Each line from the one containing "before: barco (naranja)" through the end of the records below must be repeated exactly, and no other line.

*INFORMATION GIVEN*:
● ● ● ● ●

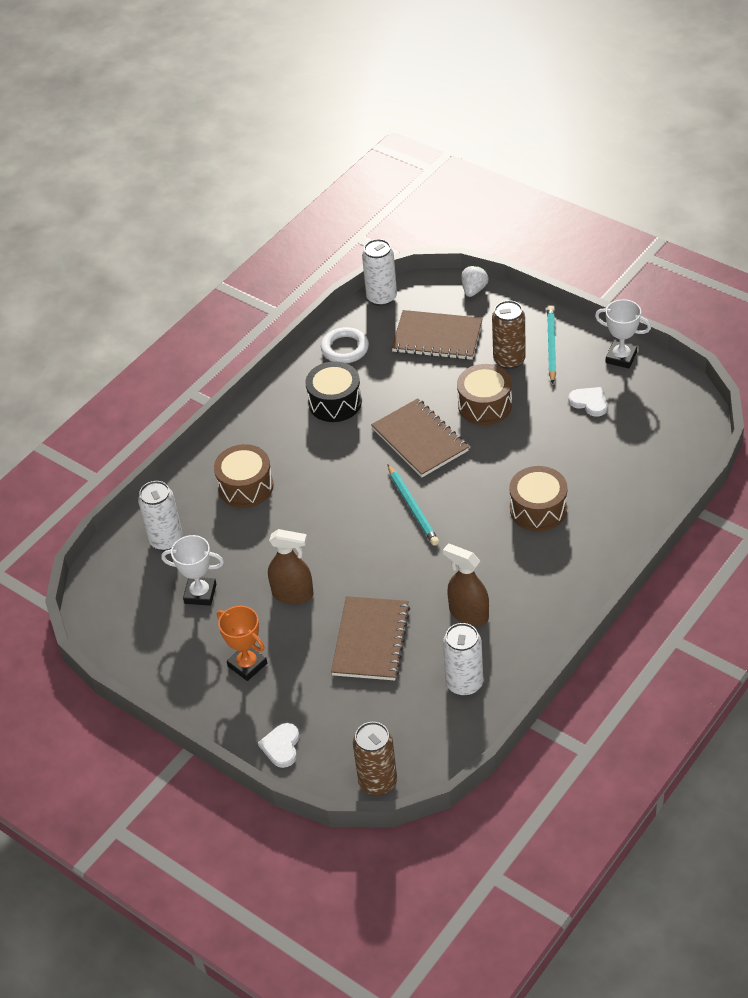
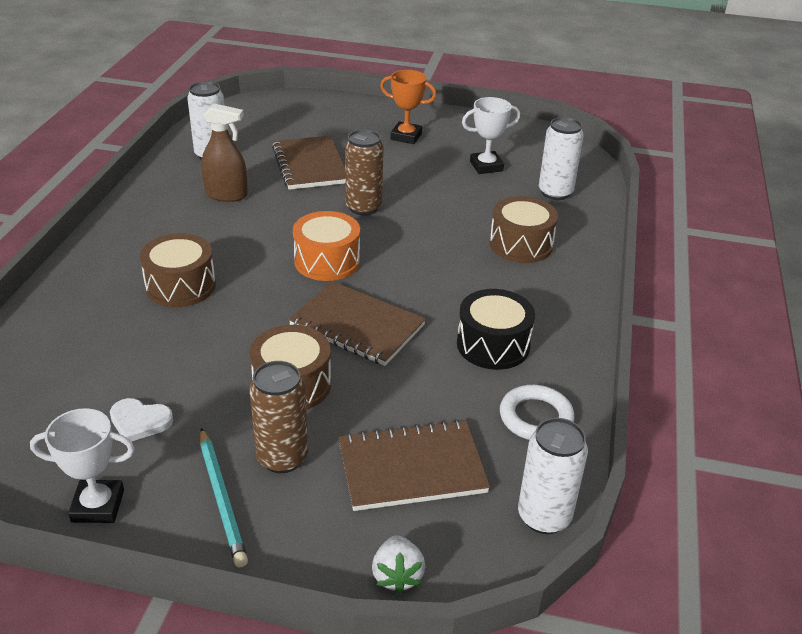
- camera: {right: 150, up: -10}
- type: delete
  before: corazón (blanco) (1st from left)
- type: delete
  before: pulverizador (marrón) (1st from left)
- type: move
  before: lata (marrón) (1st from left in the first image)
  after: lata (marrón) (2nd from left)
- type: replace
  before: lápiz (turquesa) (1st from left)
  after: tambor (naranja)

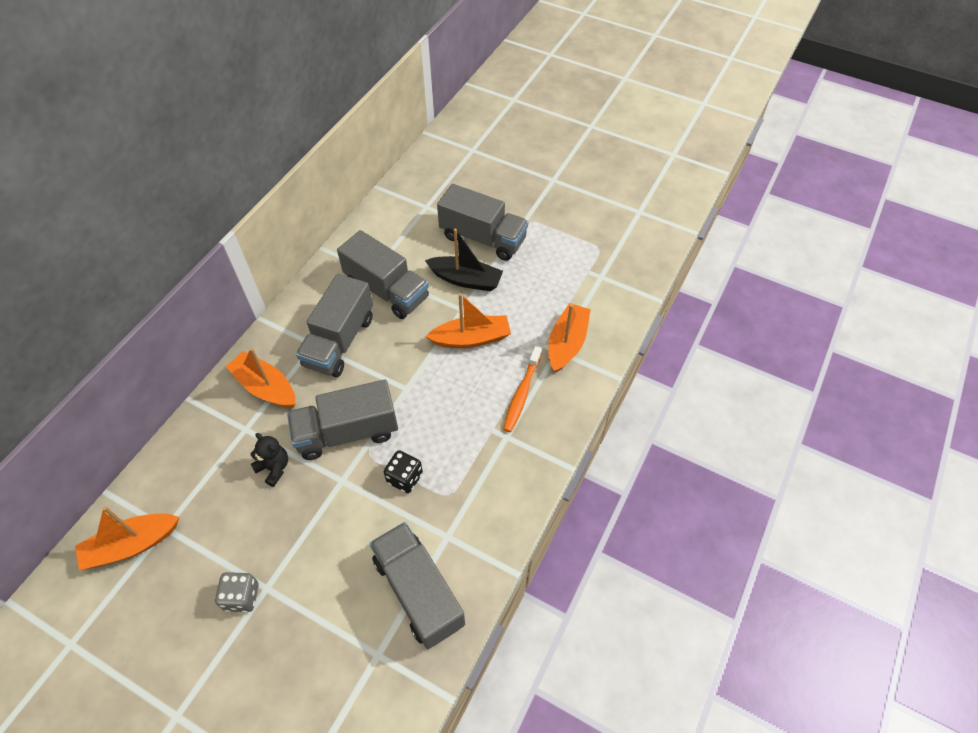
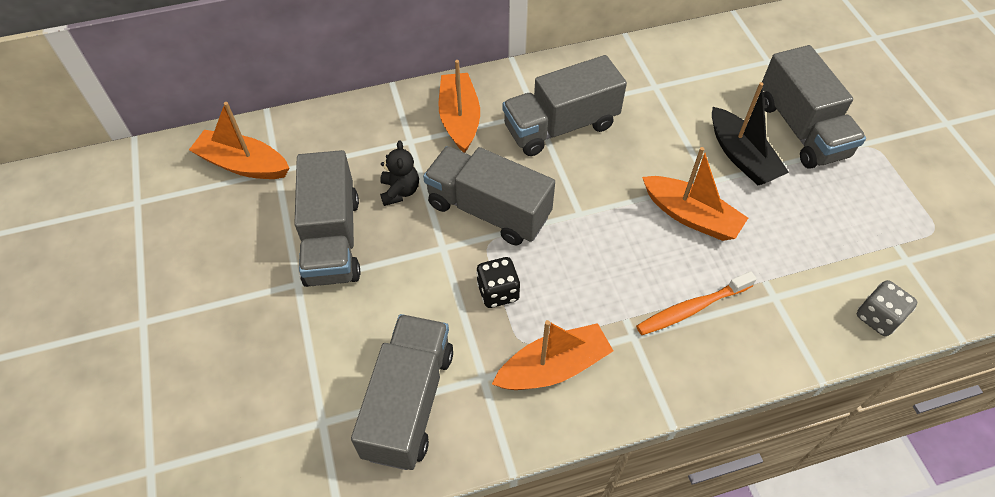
- camera: {right: 45, up: 0}
- type: move
  before: dado (gris)
- type: move
  before: camión (gris) (3rd from left in the first image)
  after: camión (gris) (1st from left)
- type: move
  before: barco (naranja) (4th from left in the first image)
  after: barco (naranja) (3rd from left)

● ● ● ● ●

*WRITTEN ANSWER*:
  before: barco (naranja) (4th from left in the first image)
  after: barco (naranja) (3rd from left)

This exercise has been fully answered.